***** RAW DATA

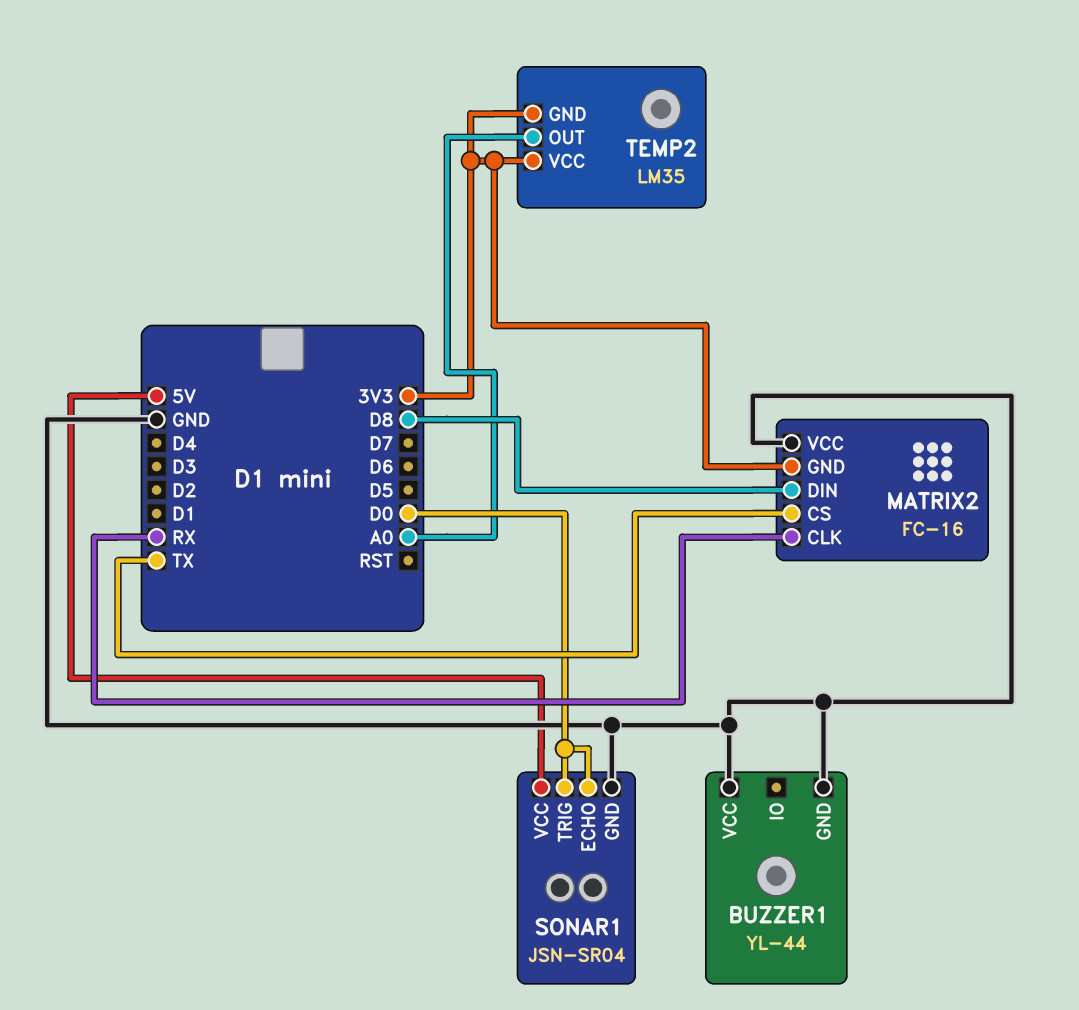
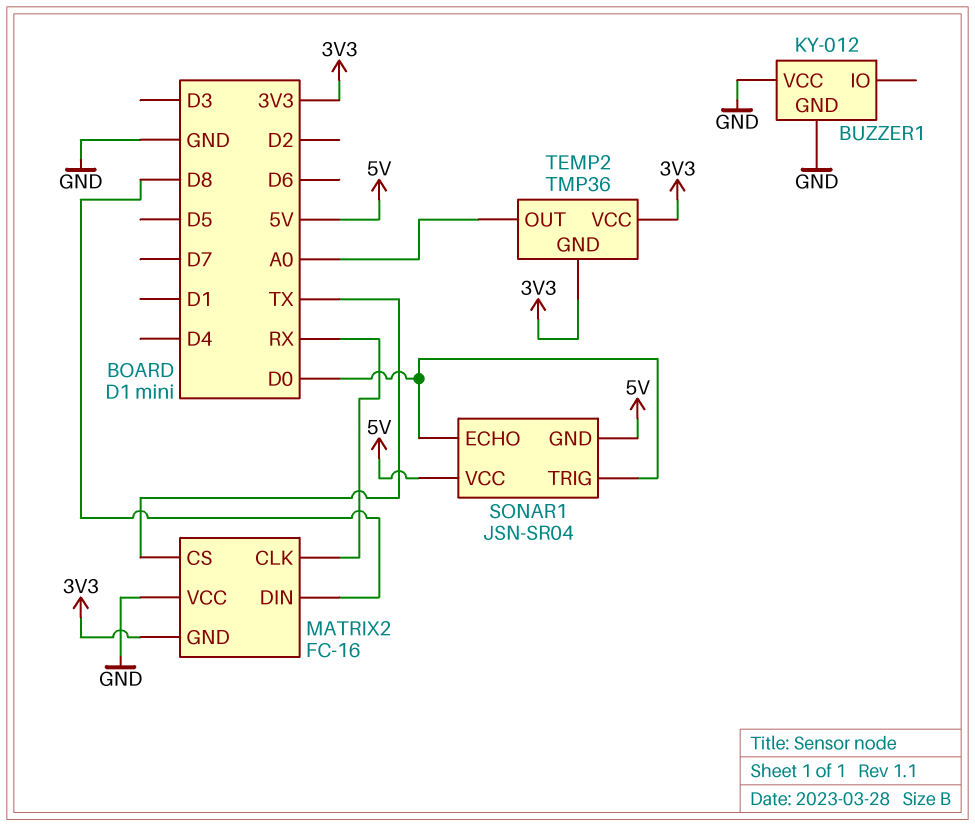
BUZZER1: YL-44 -> KY-012
SONAR1 pin GND: GND -> 5V
TEMP2: LM35 -> TMP36

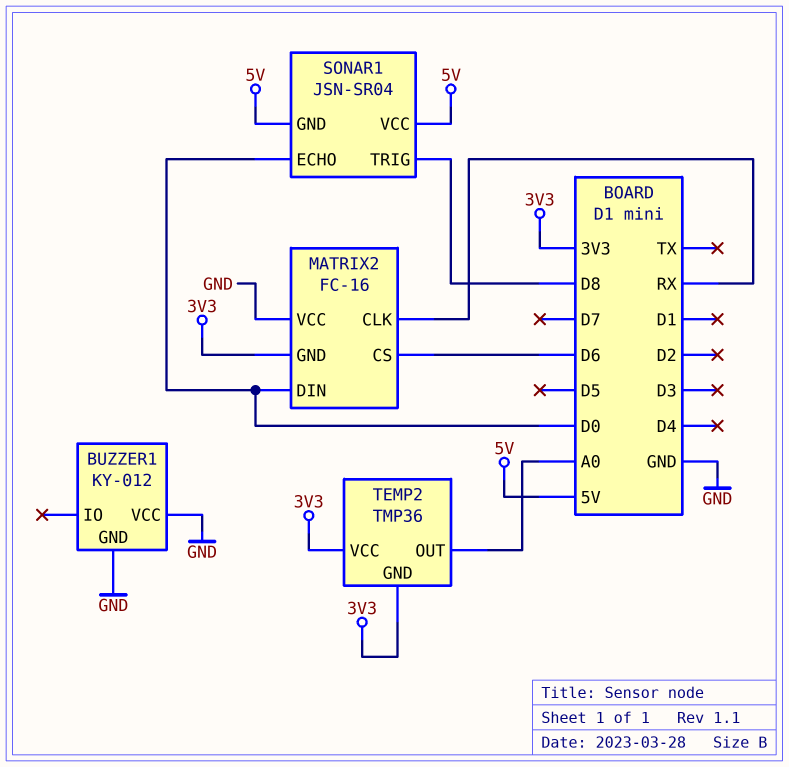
MATRIX2 pin CS: TX -> D6
MATRIX2 pin DIN: D8 -> D0
SONAR1 pin TRIG: D0 -> D8

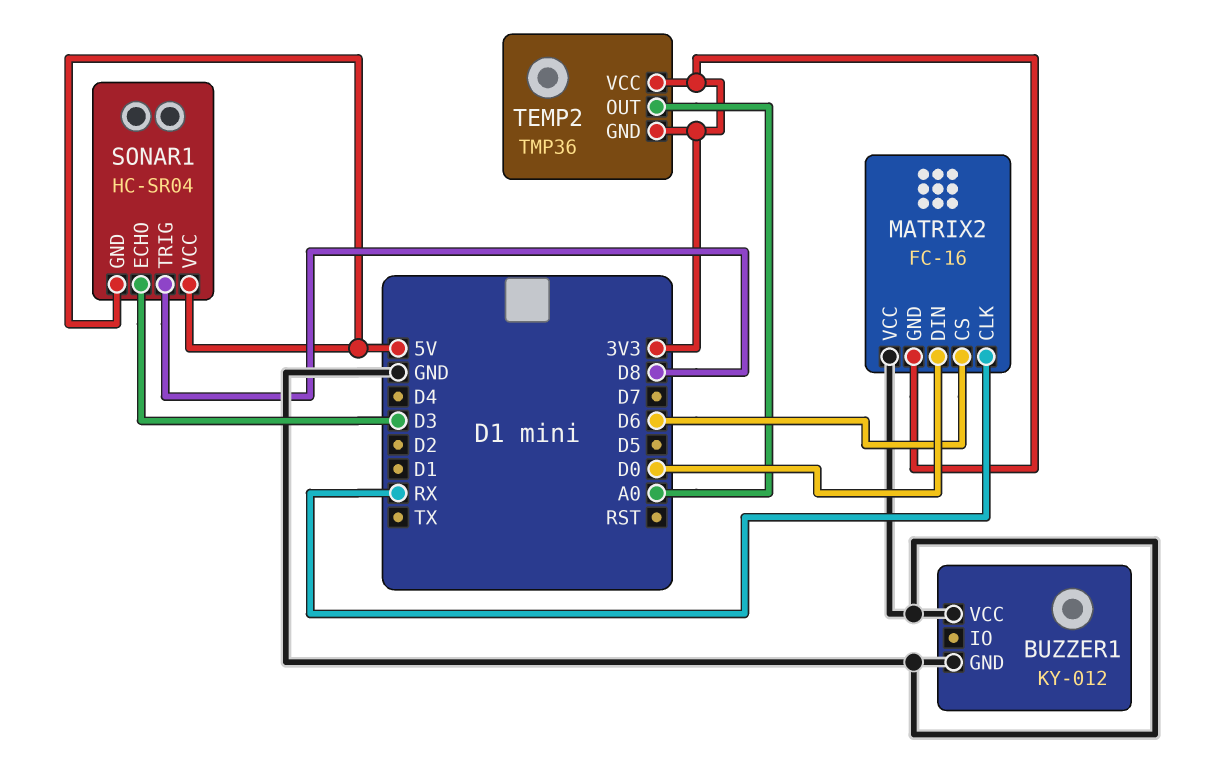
SONAR1: JSN-SR04 -> HC-SR04
SONAR1 pin ECHO: D0 -> D3

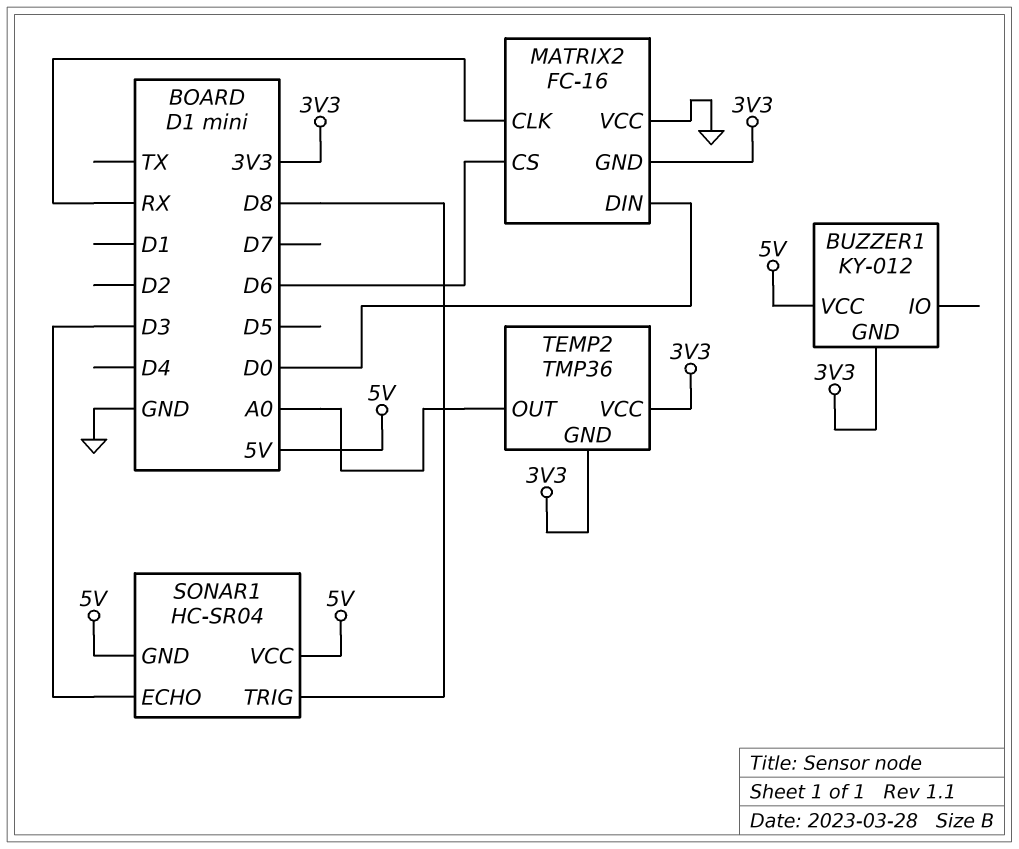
BUZZER1 pin GND: GND -> 3V3
BUZZER1 pin VCC: GND -> 5V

**********

ASSIGNED TASK: Copy the entries above exactly from the line with "SONAR1 pin GND: GND -> 5V" down to their last line, both ends included. Do not copy any pictures.

RESULT FOR THIS EXERCISE:
SONAR1 pin GND: GND -> 5V
TEMP2: LM35 -> TMP36

MATRIX2 pin CS: TX -> D6
MATRIX2 pin DIN: D8 -> D0
SONAR1 pin TRIG: D0 -> D8

SONAR1: JSN-SR04 -> HC-SR04
SONAR1 pin ECHO: D0 -> D3

BUZZER1 pin GND: GND -> 3V3
BUZZER1 pin VCC: GND -> 5V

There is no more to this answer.